RECORDS SUPPLIED
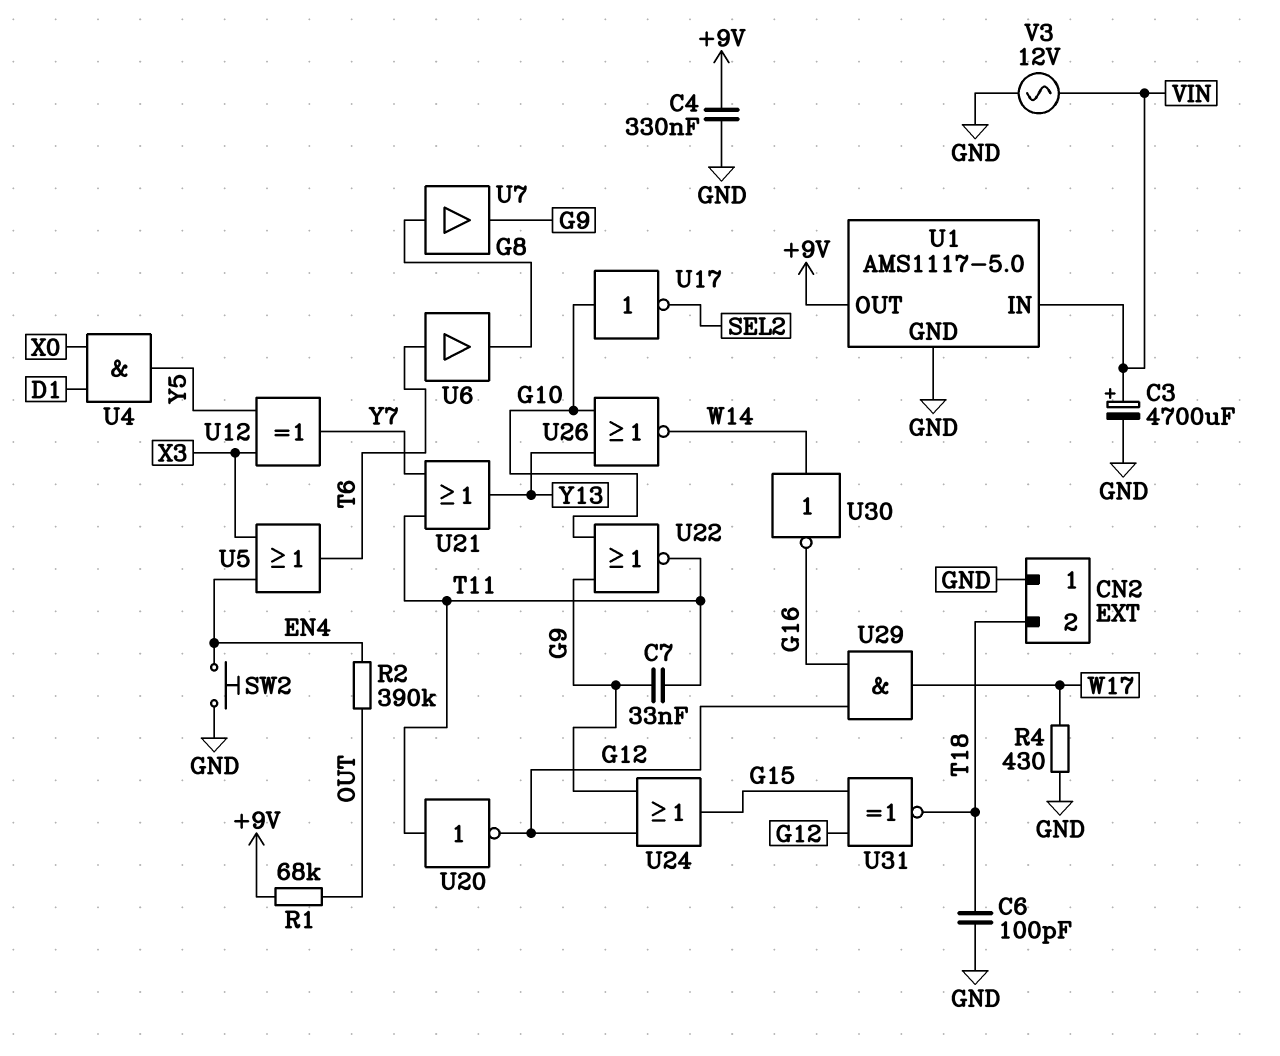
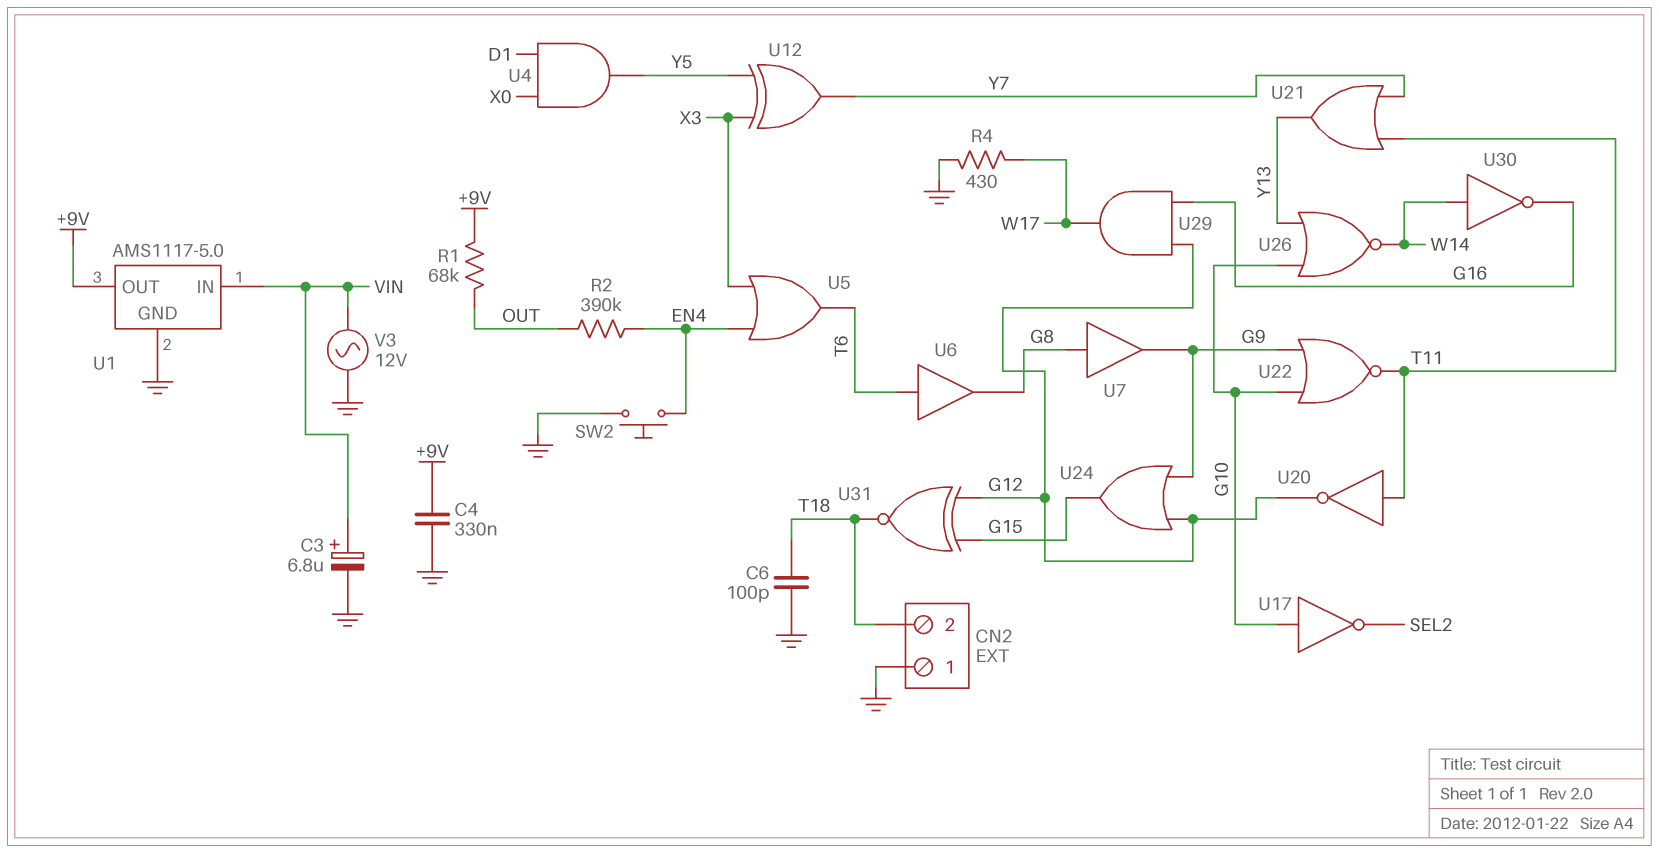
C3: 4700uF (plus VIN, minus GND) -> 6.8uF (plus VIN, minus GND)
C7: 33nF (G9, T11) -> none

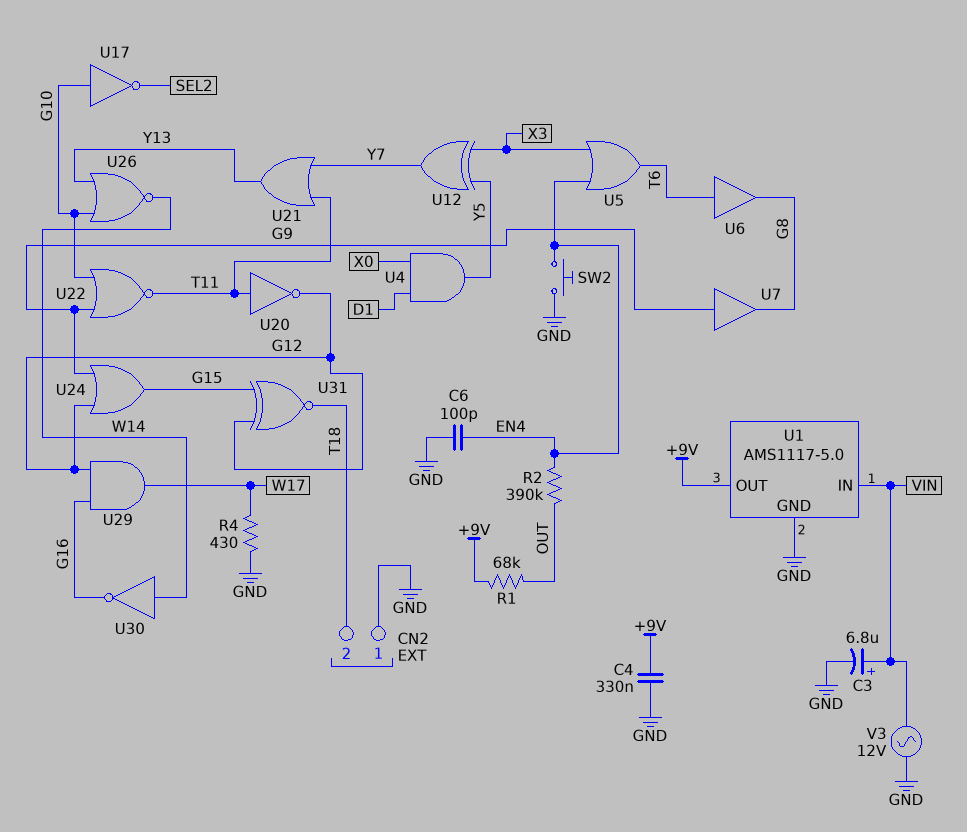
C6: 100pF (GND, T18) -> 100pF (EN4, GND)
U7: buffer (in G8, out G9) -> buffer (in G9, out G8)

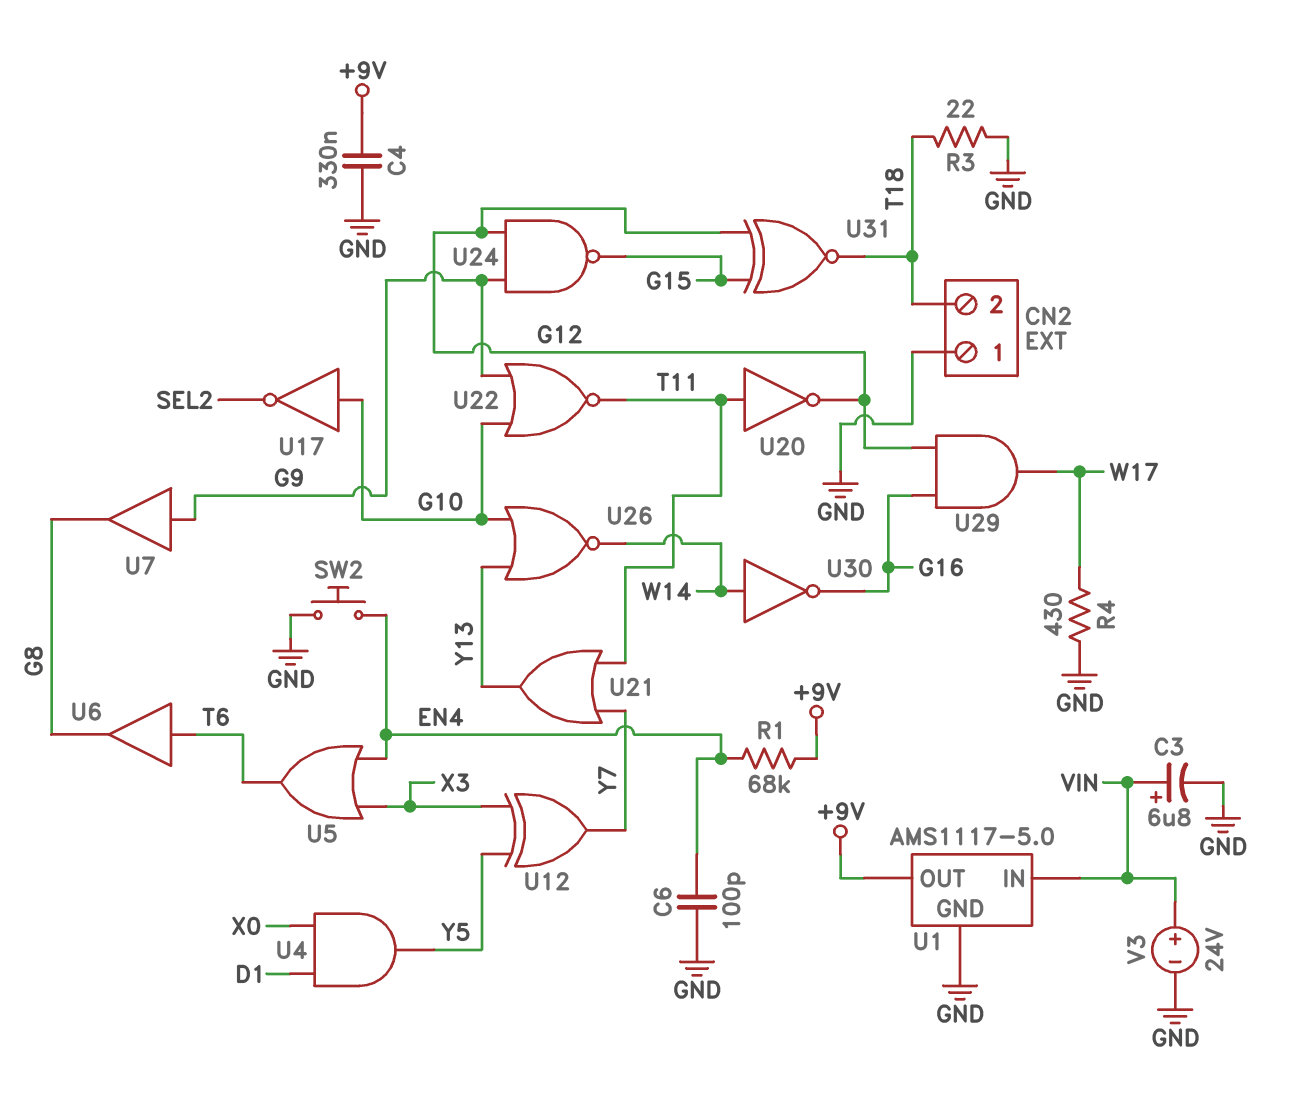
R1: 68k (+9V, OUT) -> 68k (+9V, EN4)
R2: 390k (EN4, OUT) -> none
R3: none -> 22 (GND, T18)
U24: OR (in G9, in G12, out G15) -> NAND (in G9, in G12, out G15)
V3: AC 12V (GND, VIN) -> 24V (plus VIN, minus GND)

TASK BRIEF
Write out precisely the lines from the one holding "U24: OR (in" through the end of the material, including both of those ends.

RESPONSE BELOW
U24: OR (in G9, in G12, out G15) -> NAND (in G9, in G12, out G15)
V3: AC 12V (GND, VIN) -> 24V (plus VIN, minus GND)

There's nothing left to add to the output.